Check each line below for "ALARM" and give the count of those that have it, nothing else.

• **Given information**:
::::
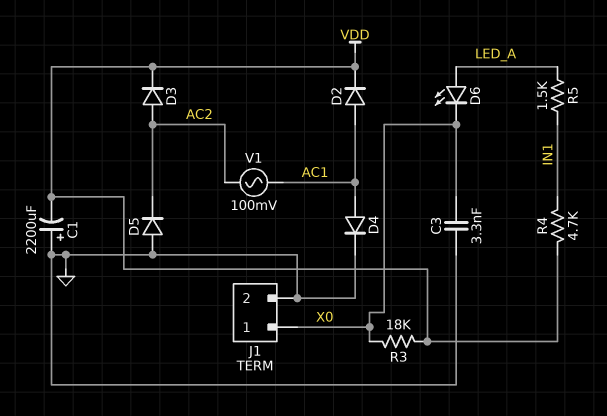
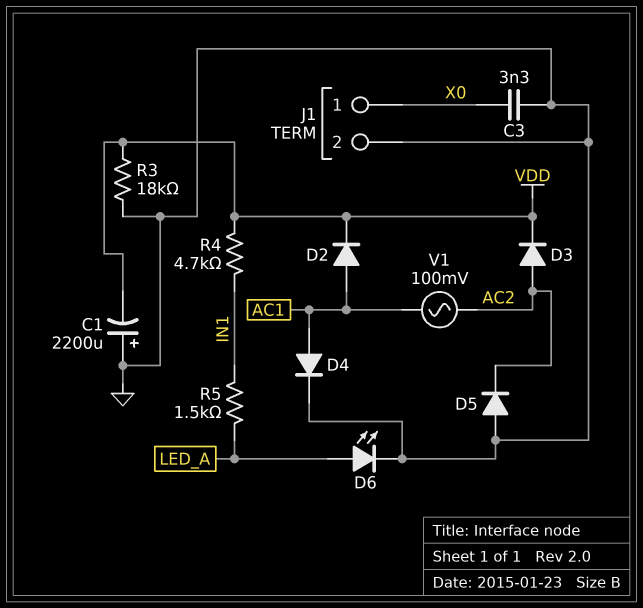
D6: LED (A LED_A, K X0) -> LED (A LED_A, K GND)
R3: 18k (VDD, X0) -> 18k (GND, VDD)

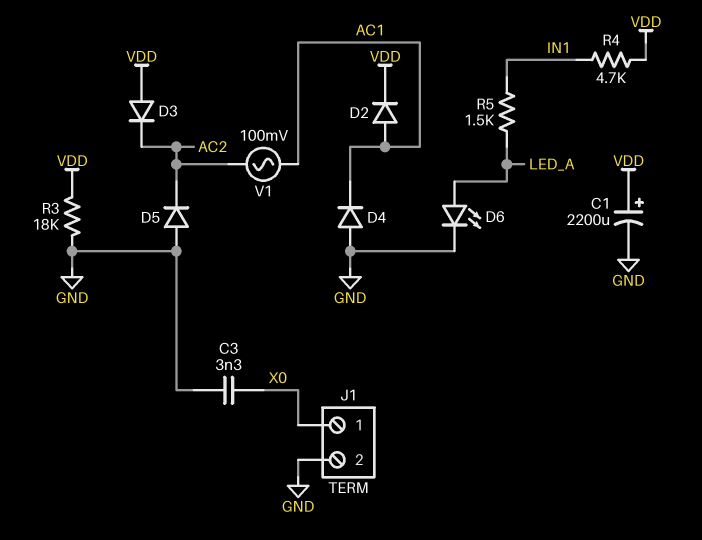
C1: 2200uF (plus GND, minus VDD) -> 2200uF (plus VDD, minus GND)
D3: diode (A AC2, K VDD) -> diode (A VDD, K AC2)
D4: diode (A AC1, K GND) -> diode (A GND, K AC1)

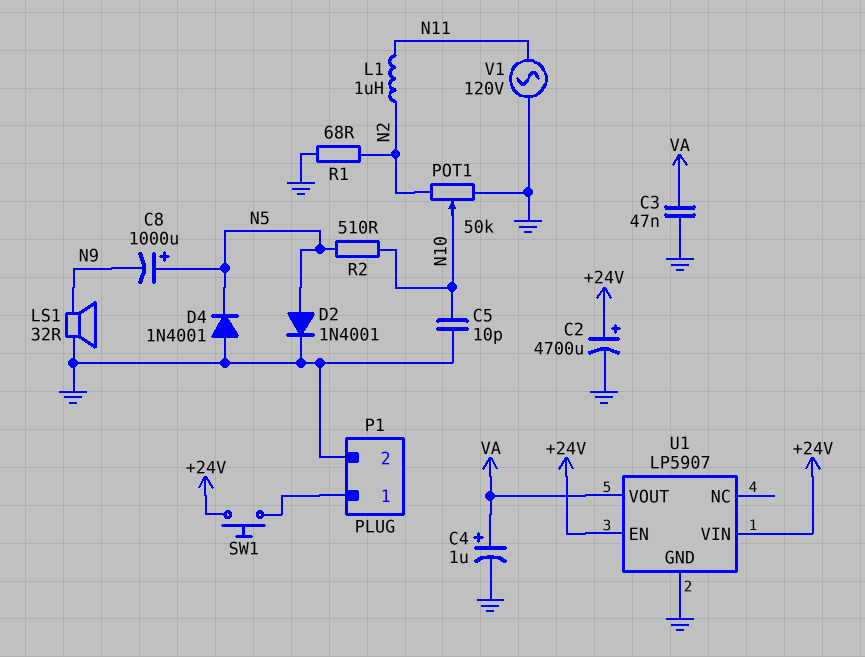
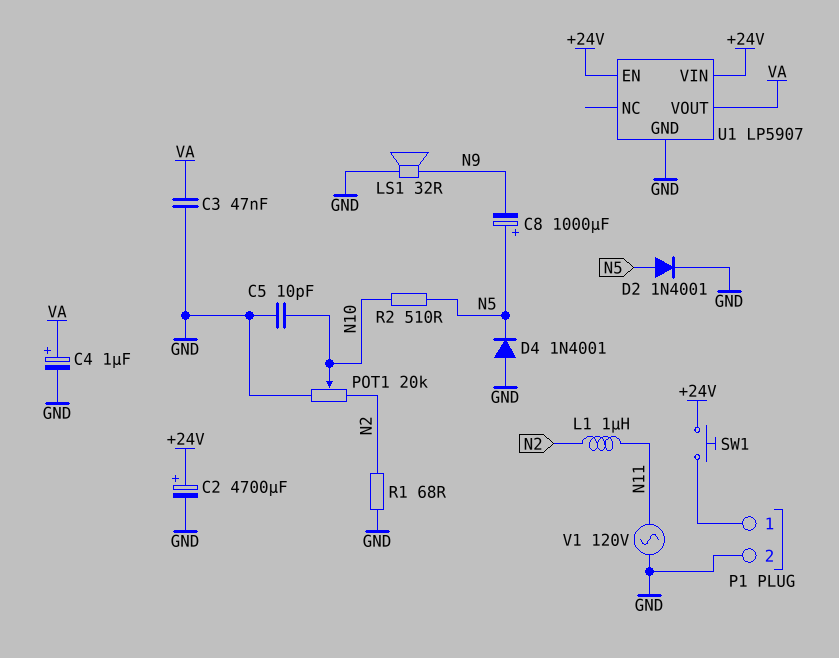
POT1: 50k (GND, N2, wiper N10) -> 20k (GND, N2, wiper N10)

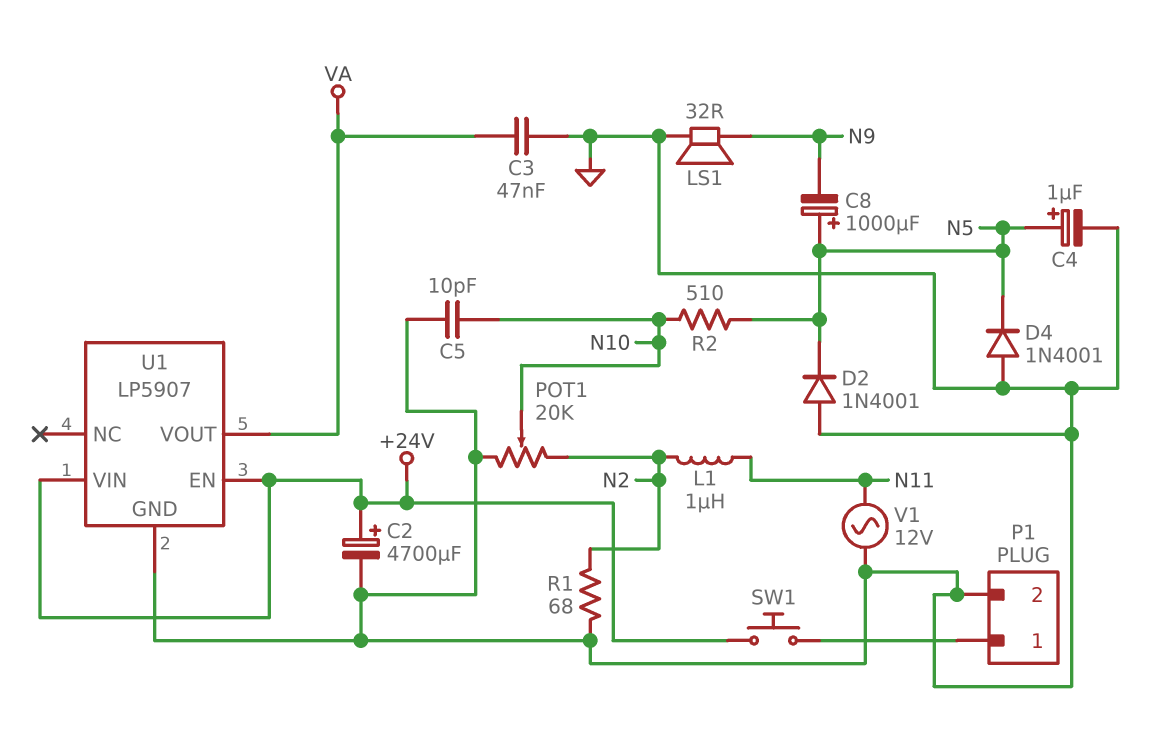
C4: 1uF (plus VA, minus GND) -> 1uF (plus N5, minus GND)
D2: diode 1N4001 (A N5, K GND) -> diode 1N4001 (A GND, K N5)
V1: AC 120V (GND, N11) -> AC 12V (GND, N11)

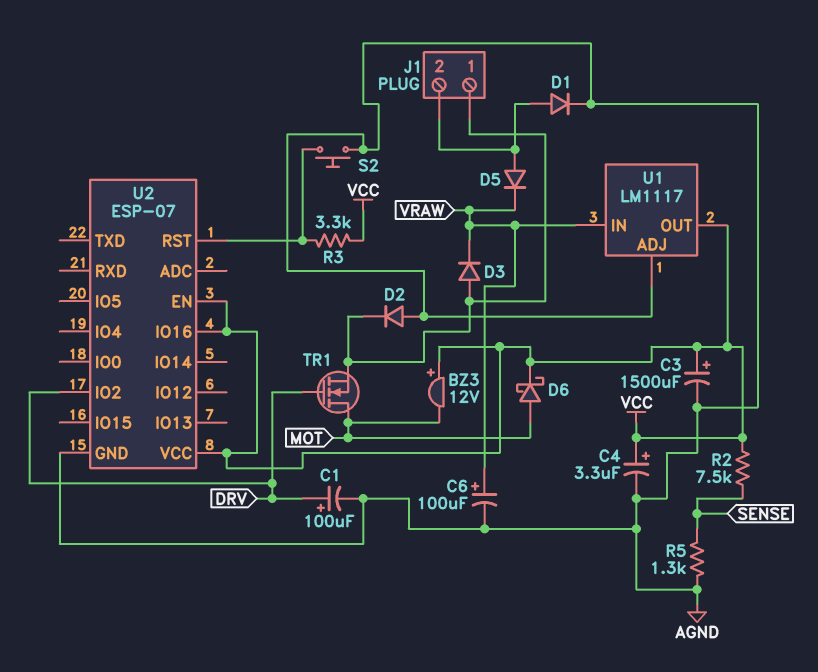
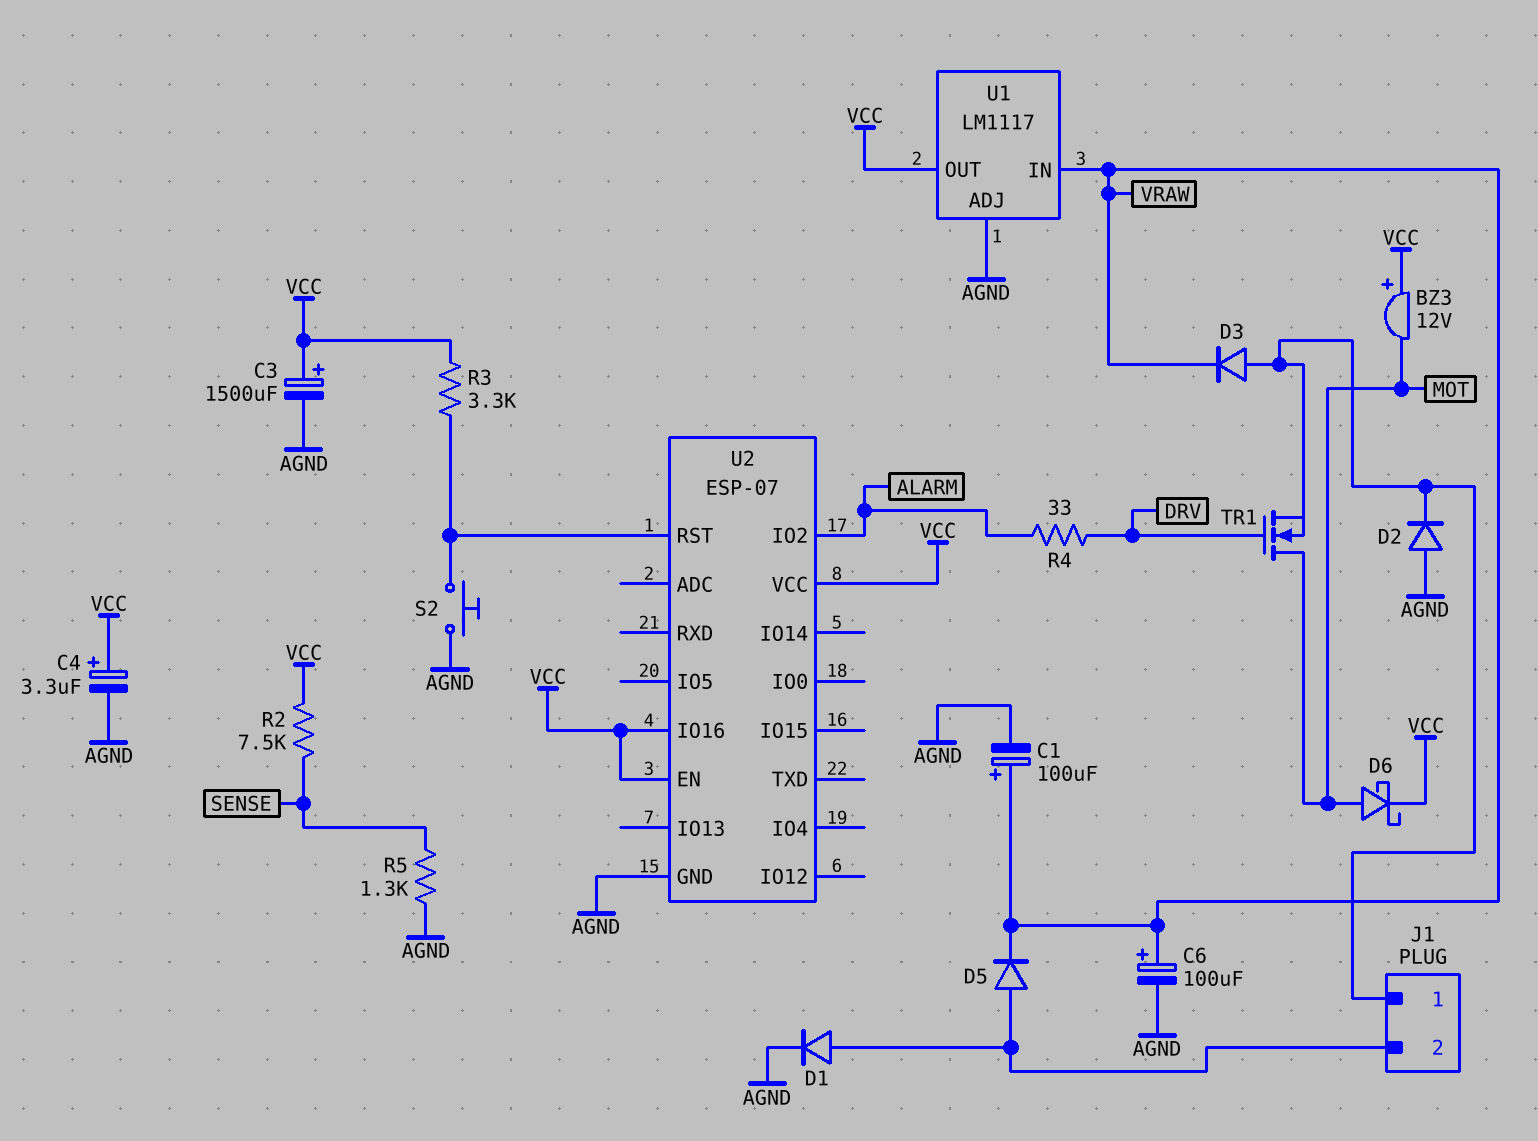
C1: 100uF (plus DRV, minus AGND) -> 100uF (plus VRAW, minus AGND)
R4: none -> 33 (ALARM, DRV)
U2 pin IO2: DRV -> ALARM

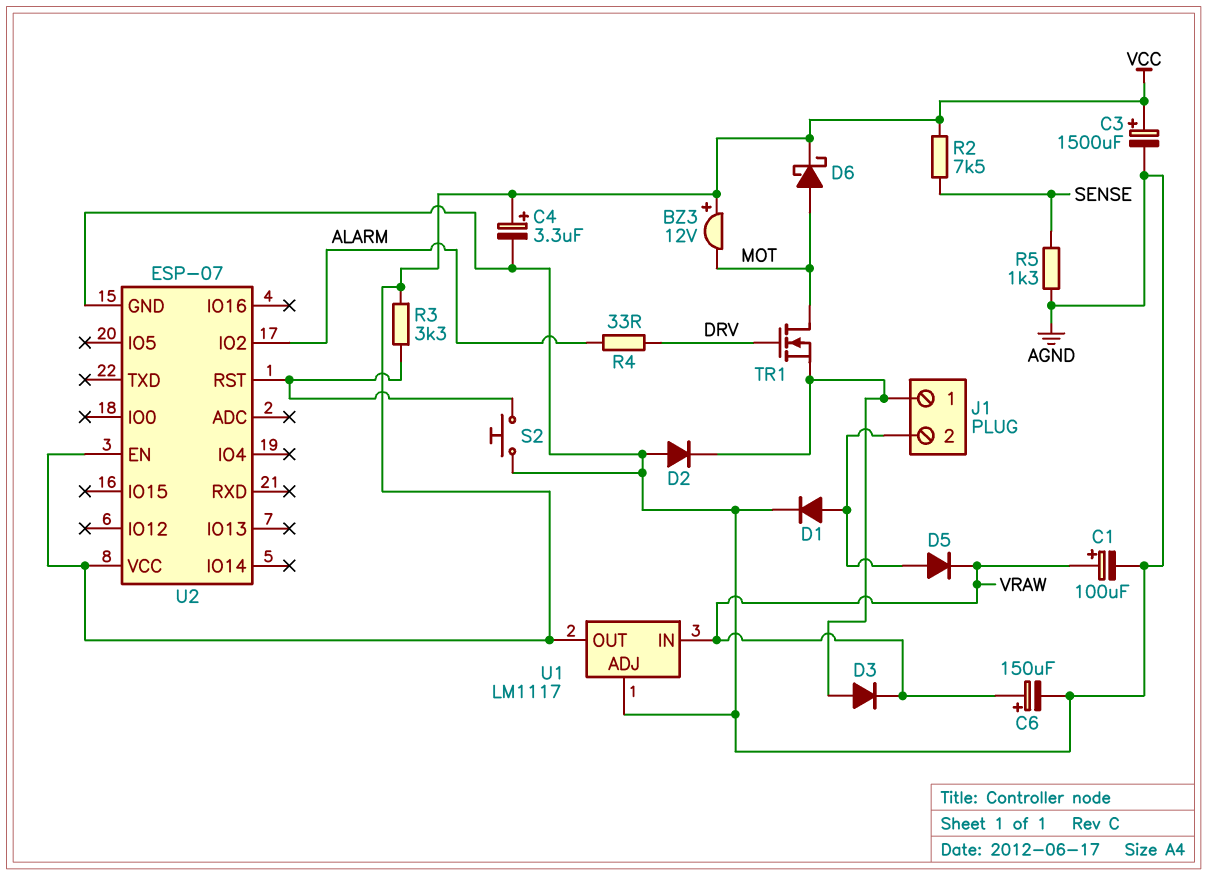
C6: 100uF (plus VRAW, minus AGND) -> 150uF (plus VRAW, minus AGND)
U2 pin IO16: VCC -> none

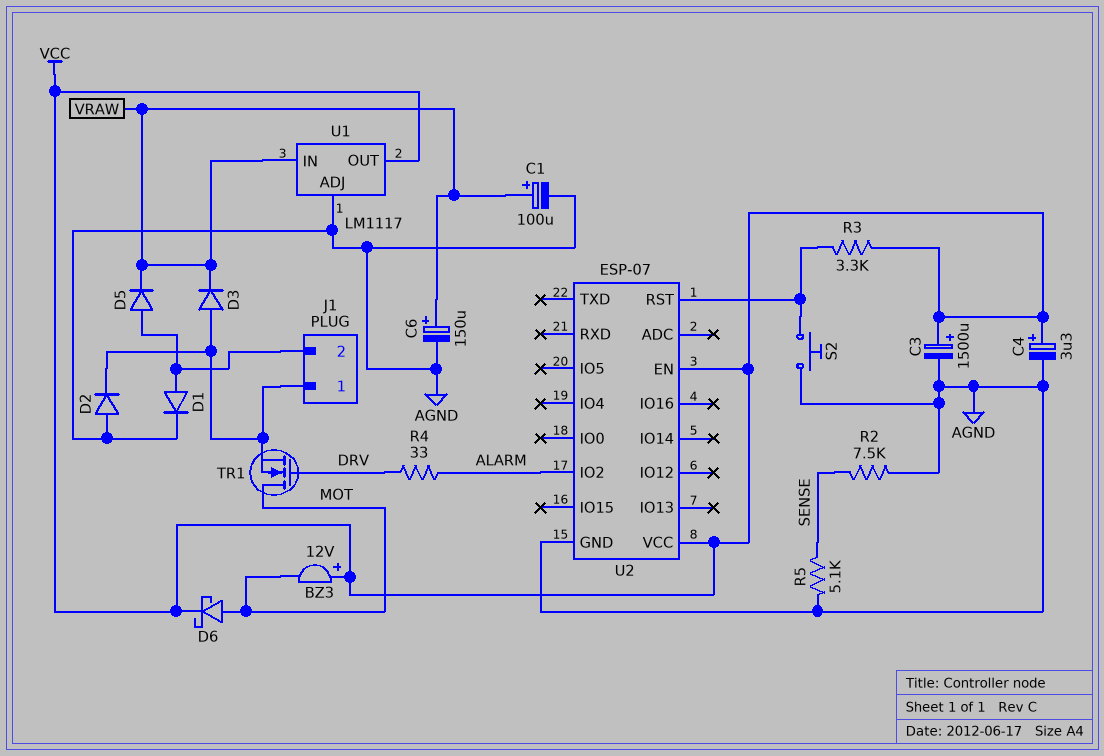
R2: 7.5k (SENSE, VCC) -> 7.5k (AGND, SENSE)
R5: 1.3k (AGND, SENSE) -> 5.1k (AGND, SENSE)

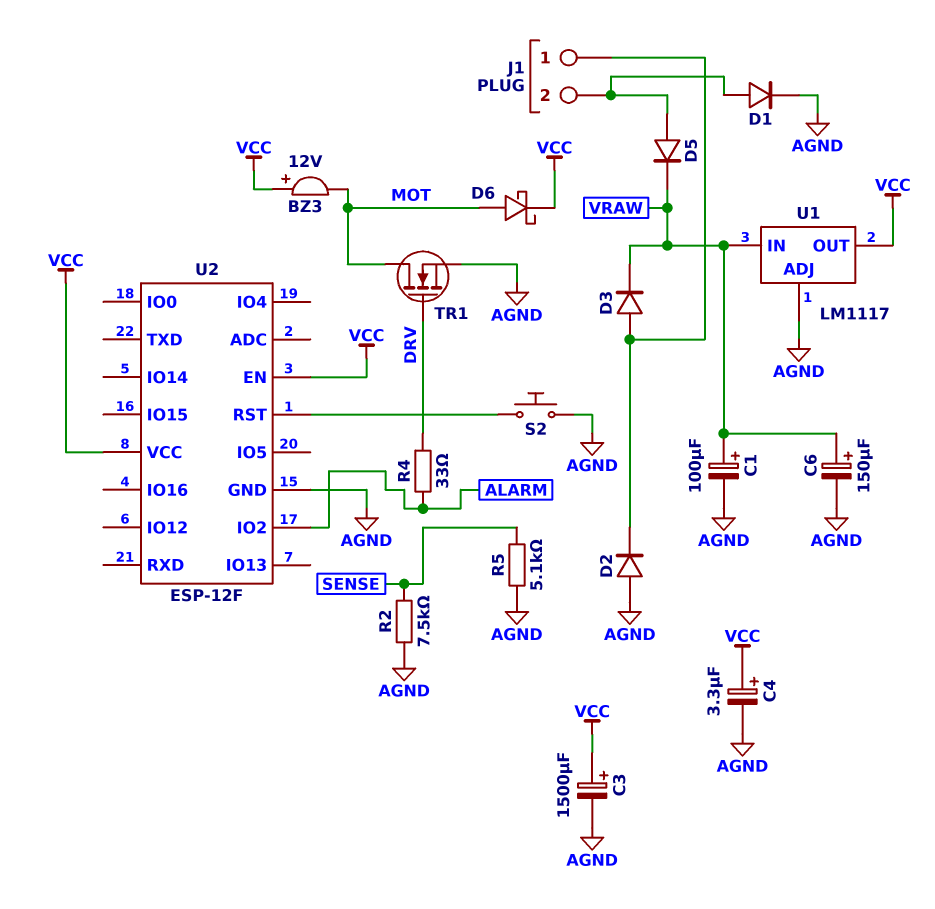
R3: 3.3k (U2/RST, VCC) -> none
TR1: NMOS (G DRV, D MOT, S J1/1) -> NMOS (G DRV, D MOT, S AGND)
U2: ESP-07 -> ESP-12F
::::
• **Exercise solution**:
2